▶ **WHAT THE TASK REQUIRES**
Pull out each line of the records that contains the string "DGIS" and copy it in full. Case counts.

** START EXERCISE DATA **

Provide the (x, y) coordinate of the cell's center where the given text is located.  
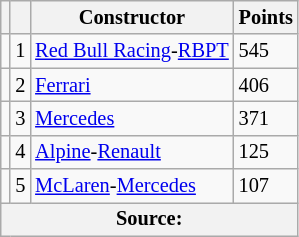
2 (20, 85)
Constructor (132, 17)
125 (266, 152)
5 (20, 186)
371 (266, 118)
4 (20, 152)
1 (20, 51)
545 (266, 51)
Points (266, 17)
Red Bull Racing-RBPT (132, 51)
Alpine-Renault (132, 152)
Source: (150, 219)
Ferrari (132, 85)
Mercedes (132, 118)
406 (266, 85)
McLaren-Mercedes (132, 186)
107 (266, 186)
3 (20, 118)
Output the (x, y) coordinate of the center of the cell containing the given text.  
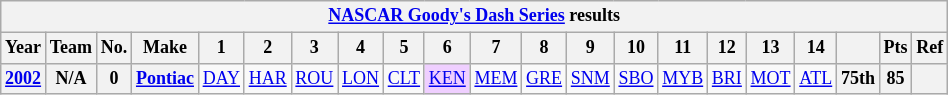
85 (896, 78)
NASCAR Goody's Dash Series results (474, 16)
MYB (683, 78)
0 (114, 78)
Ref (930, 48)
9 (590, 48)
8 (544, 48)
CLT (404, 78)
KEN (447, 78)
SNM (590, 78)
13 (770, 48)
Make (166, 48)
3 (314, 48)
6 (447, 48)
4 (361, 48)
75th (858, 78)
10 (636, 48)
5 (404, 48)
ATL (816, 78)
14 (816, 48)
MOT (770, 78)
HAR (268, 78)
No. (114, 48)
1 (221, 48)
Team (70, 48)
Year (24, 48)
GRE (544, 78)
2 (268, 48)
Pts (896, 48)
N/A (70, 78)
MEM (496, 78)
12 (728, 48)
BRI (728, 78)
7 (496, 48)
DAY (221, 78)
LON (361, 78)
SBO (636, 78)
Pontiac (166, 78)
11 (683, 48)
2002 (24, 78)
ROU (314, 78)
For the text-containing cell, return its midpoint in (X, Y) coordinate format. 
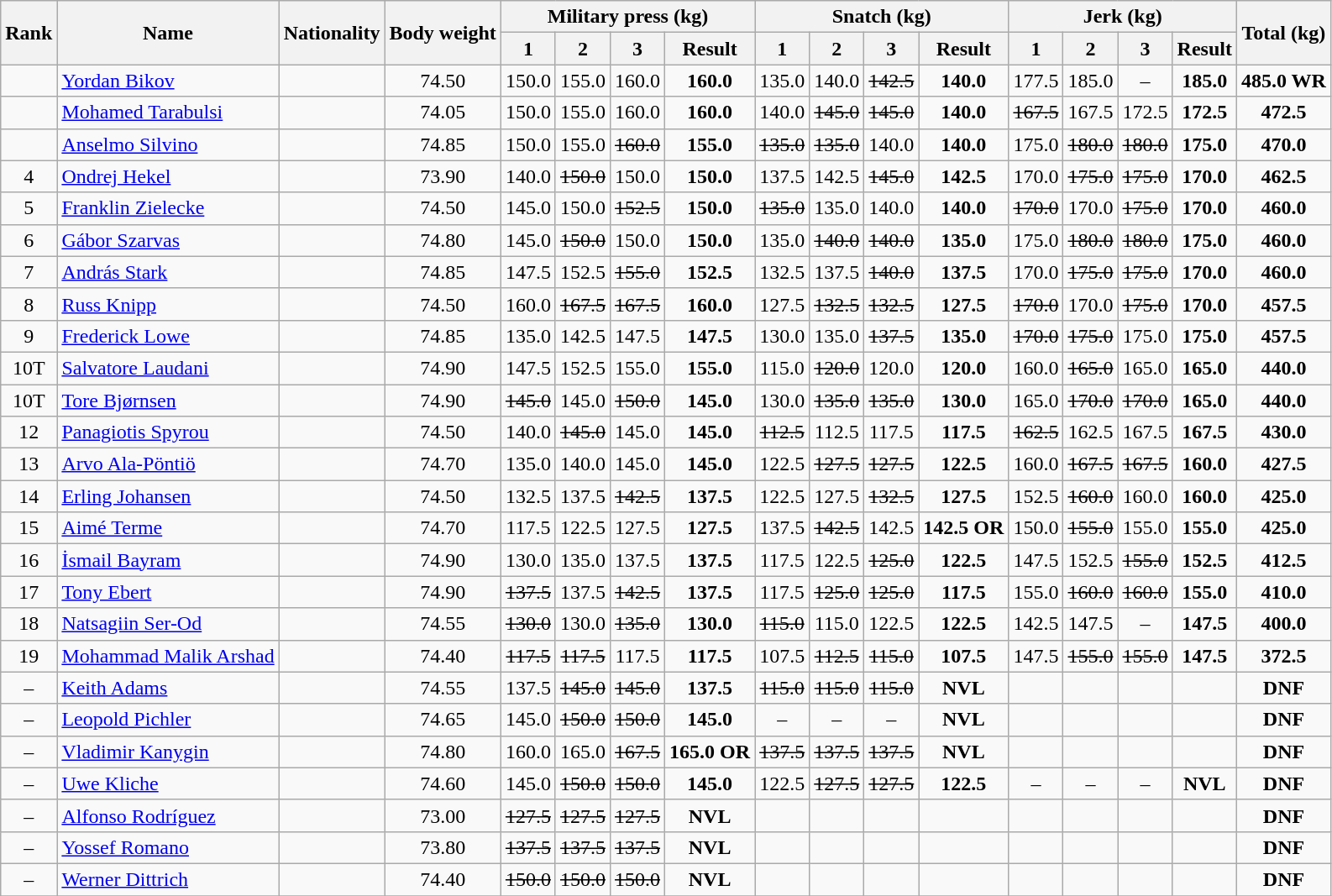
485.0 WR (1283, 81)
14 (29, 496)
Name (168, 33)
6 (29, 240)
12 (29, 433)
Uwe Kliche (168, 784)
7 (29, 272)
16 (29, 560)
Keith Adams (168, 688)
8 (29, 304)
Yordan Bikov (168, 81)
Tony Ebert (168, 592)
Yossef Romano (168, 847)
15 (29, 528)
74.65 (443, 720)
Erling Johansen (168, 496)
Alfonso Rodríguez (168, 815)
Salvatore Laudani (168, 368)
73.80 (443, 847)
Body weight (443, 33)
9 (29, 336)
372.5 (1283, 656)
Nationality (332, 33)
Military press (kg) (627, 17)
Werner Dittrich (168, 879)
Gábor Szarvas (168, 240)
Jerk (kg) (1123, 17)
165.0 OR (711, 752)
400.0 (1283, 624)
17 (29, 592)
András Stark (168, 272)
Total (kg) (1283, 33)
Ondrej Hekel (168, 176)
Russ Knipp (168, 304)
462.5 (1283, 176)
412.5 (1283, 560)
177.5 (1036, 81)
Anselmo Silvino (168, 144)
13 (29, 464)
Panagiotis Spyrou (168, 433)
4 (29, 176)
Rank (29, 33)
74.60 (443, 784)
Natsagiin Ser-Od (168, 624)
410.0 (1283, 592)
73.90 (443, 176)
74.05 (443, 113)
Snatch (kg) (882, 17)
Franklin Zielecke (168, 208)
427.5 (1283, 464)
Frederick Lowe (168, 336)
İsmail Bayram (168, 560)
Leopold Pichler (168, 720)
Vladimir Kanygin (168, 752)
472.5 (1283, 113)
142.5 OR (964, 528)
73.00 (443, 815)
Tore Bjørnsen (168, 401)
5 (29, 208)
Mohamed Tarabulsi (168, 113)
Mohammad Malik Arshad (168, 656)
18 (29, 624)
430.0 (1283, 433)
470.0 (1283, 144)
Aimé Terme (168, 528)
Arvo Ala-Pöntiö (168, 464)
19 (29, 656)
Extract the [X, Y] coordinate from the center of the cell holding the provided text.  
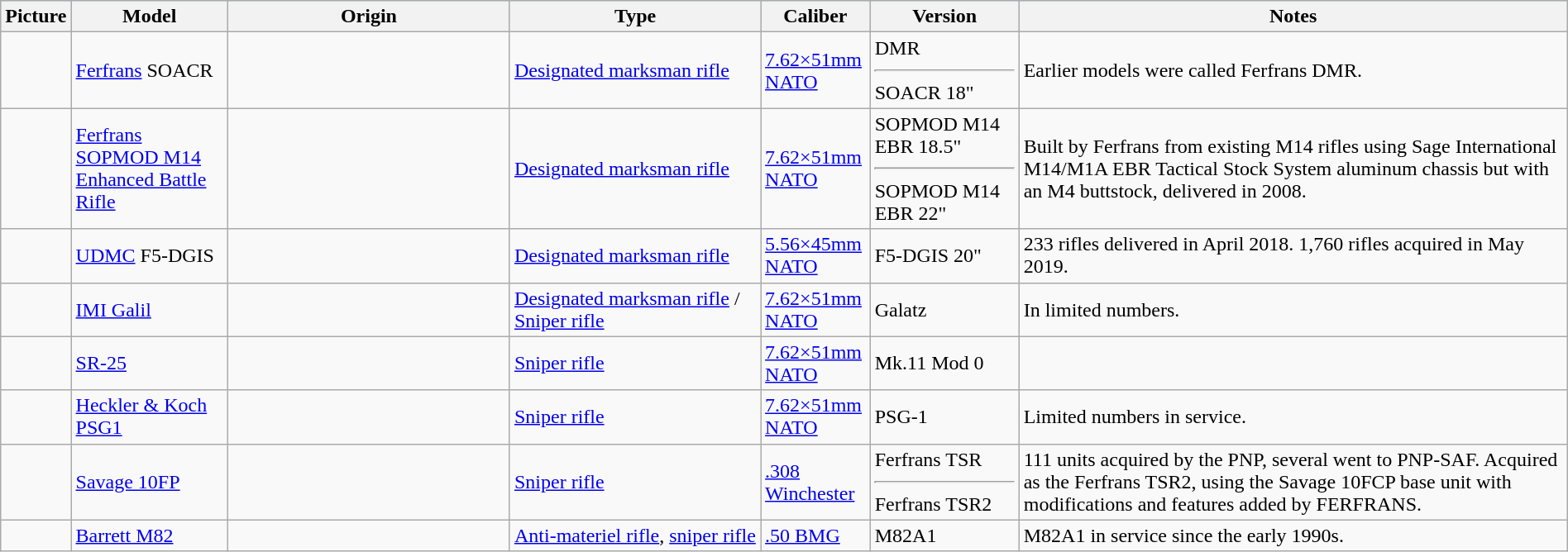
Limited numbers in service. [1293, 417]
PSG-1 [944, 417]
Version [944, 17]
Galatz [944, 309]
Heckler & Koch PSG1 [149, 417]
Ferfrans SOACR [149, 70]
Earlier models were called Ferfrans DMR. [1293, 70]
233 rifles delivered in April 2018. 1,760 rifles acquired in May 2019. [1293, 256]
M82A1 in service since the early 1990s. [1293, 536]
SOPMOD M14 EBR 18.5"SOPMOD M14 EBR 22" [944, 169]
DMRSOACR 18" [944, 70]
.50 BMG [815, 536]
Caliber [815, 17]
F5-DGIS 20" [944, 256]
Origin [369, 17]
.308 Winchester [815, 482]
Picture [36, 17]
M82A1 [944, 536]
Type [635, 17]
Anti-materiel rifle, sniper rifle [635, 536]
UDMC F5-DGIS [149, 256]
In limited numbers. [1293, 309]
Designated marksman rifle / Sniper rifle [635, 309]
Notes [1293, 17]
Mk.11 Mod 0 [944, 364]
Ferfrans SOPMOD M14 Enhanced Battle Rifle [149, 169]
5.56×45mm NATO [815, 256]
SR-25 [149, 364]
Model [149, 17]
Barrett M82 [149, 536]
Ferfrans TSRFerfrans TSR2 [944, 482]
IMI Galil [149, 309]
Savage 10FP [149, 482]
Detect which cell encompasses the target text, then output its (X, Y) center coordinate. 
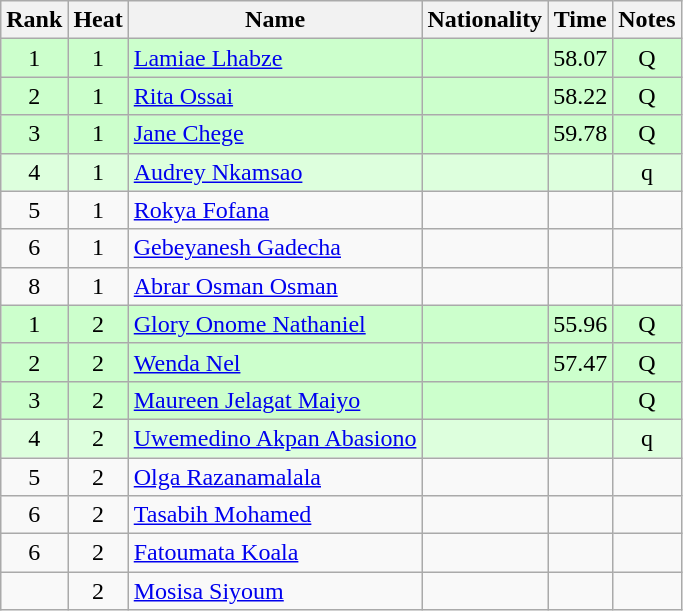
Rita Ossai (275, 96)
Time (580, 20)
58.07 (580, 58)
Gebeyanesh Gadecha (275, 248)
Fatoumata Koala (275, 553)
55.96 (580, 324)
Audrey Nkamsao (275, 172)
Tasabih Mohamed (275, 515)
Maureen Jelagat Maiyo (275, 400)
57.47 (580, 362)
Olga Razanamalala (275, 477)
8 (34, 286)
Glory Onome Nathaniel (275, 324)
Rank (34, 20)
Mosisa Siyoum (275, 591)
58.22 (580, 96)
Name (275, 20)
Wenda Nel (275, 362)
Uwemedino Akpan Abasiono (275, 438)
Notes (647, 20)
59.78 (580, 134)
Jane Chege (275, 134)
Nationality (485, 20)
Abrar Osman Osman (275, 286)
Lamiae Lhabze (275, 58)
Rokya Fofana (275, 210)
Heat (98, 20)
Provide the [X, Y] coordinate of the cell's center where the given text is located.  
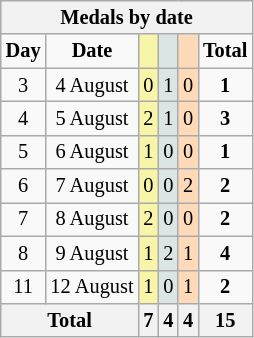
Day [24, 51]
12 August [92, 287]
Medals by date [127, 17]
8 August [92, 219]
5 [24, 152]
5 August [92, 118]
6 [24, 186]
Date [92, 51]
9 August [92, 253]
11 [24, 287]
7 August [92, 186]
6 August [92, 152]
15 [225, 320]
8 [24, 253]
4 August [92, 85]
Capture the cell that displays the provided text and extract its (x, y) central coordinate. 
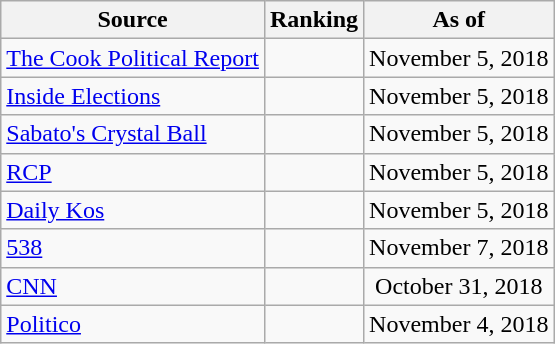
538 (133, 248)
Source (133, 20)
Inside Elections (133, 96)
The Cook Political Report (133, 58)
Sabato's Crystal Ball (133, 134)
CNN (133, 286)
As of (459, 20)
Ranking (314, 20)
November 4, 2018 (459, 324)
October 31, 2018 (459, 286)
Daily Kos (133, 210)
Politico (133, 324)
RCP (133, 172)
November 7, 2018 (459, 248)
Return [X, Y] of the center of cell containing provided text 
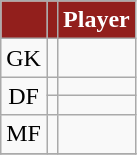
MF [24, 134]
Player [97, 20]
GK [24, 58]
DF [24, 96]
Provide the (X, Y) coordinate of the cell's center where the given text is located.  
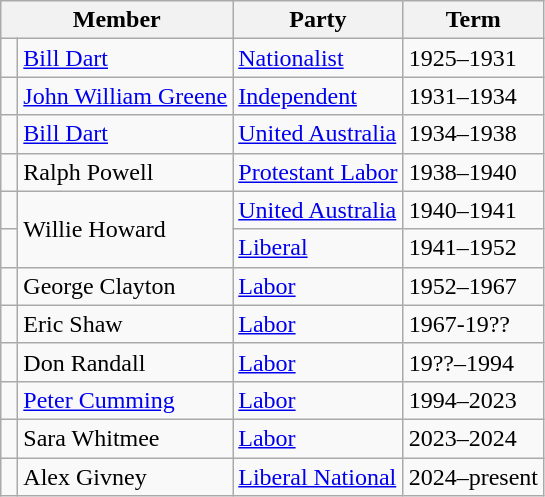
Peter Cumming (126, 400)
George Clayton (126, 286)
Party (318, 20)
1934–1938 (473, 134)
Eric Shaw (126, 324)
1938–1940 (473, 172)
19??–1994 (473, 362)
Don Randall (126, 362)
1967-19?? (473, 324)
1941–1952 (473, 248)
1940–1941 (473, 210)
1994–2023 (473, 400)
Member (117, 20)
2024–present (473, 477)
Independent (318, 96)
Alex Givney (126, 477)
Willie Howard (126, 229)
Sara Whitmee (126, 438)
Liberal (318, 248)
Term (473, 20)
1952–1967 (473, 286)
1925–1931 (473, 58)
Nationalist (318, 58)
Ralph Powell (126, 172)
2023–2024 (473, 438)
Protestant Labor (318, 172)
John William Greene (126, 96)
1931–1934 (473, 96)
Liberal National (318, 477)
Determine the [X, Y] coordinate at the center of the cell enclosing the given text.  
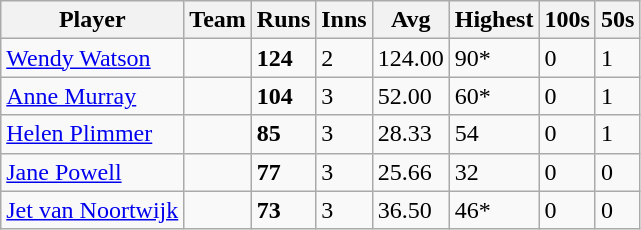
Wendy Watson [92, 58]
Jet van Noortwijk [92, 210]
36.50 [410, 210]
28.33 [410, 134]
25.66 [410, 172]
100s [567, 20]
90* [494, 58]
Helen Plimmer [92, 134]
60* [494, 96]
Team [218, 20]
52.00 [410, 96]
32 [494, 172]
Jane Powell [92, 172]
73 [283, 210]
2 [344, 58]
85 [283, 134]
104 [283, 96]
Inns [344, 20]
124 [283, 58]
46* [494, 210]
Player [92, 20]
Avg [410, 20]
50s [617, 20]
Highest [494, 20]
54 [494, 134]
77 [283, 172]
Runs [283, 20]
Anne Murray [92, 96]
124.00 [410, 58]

** END EXERCISE DATA **

▶ **IN RESPONSE**
F5-DGIS 20" [944, 256]
UDMC F5-DGIS [149, 256]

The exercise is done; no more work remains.